Data section below:

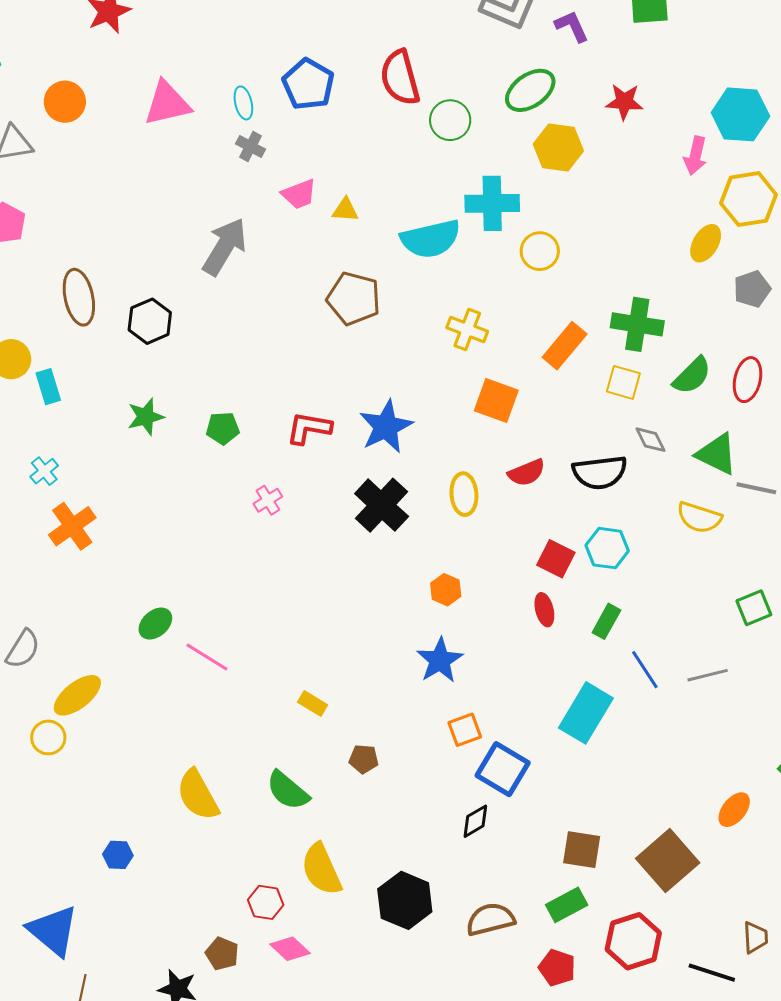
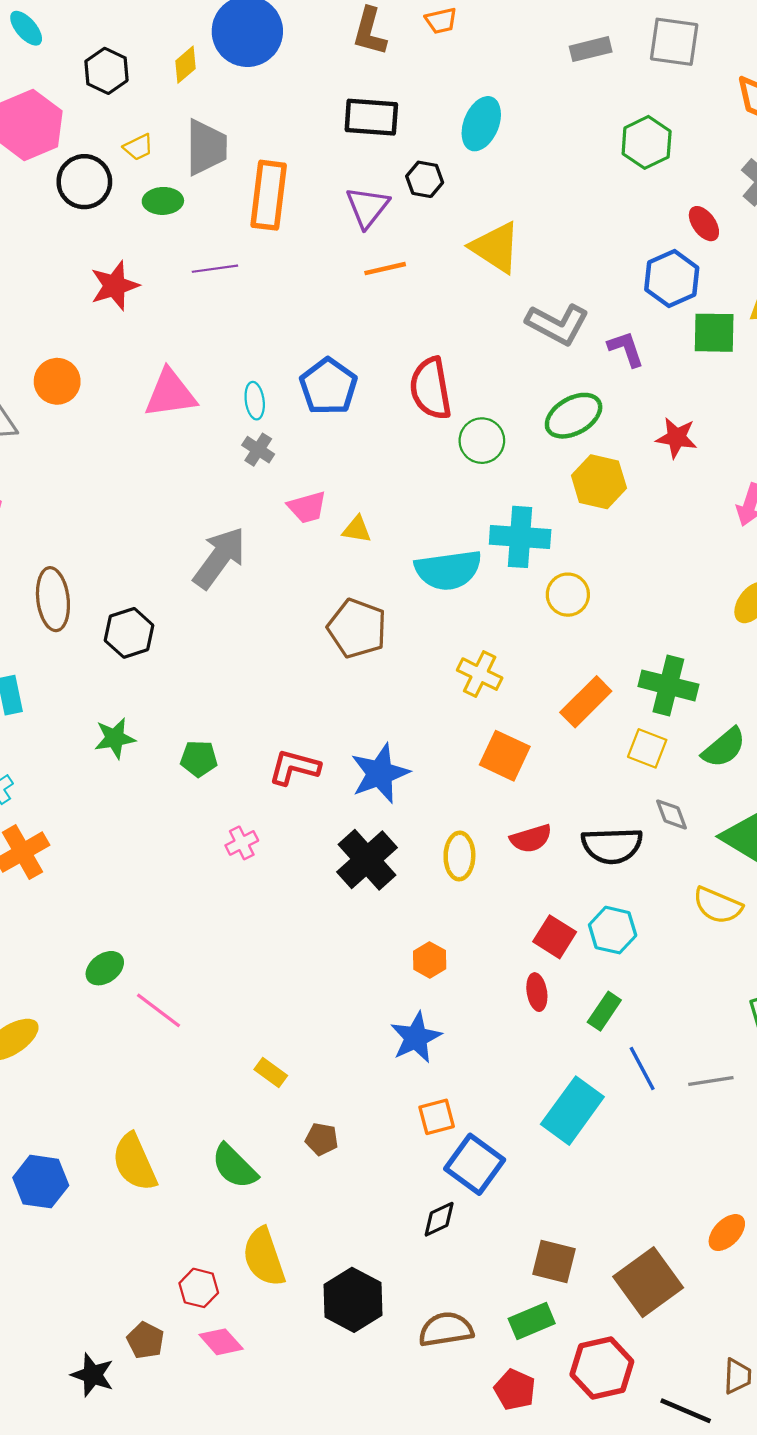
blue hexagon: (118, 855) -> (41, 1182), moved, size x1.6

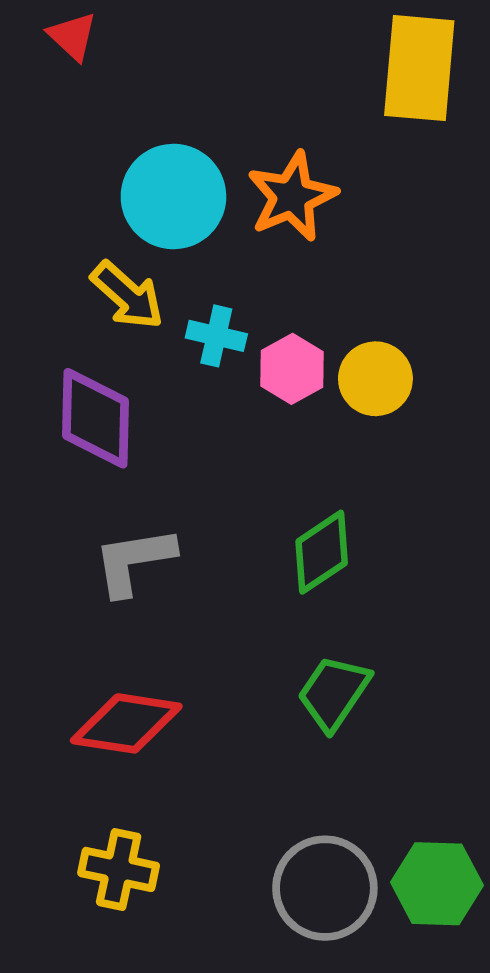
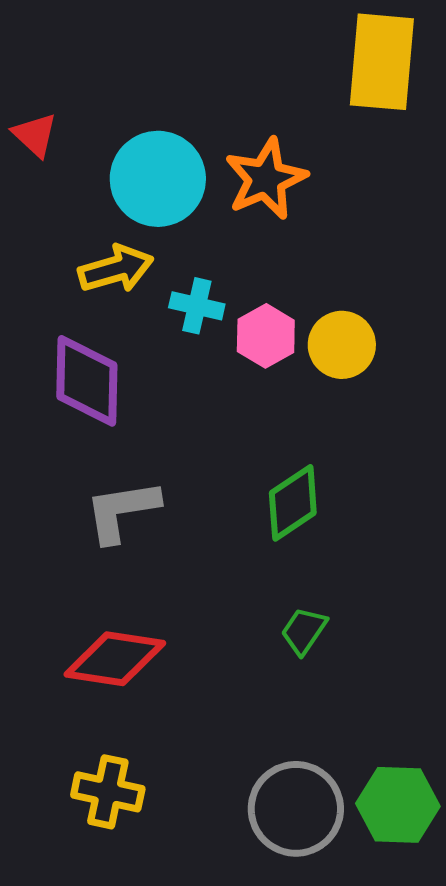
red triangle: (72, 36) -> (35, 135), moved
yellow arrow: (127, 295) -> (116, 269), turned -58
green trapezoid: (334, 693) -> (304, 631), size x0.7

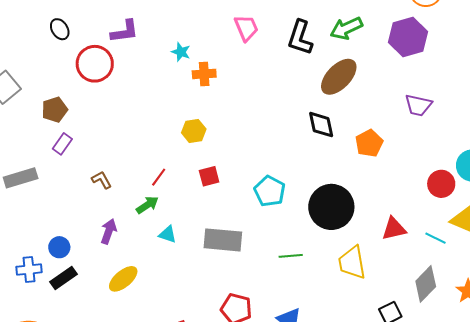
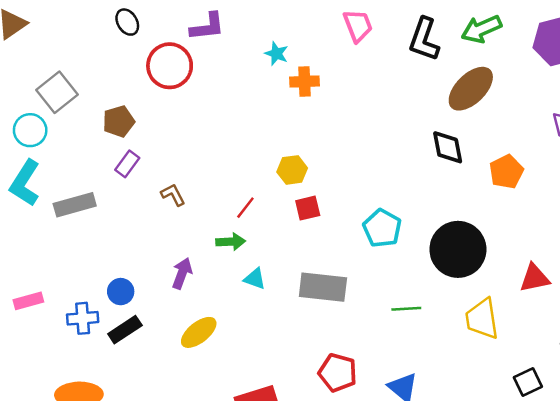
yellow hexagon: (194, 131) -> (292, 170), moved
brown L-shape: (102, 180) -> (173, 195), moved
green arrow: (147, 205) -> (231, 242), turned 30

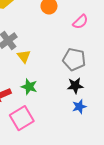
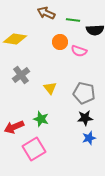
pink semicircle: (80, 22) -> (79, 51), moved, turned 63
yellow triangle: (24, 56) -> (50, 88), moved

End of Data section.

What this task involves
Reproduce each line of the records above, exactly and without pictures.

Solution
blue hexagon: (118, 855) -> (41, 1182), moved, size x1.6

red triangle: (72, 36) -> (35, 135), moved
yellow arrow: (127, 295) -> (116, 269), turned -58
green trapezoid: (334, 693) -> (304, 631), size x0.7

yellow hexagon: (194, 131) -> (292, 170), moved
brown L-shape: (102, 180) -> (173, 195), moved
green arrow: (147, 205) -> (231, 242), turned 30

pink semicircle: (80, 22) -> (79, 51), moved, turned 63
yellow triangle: (24, 56) -> (50, 88), moved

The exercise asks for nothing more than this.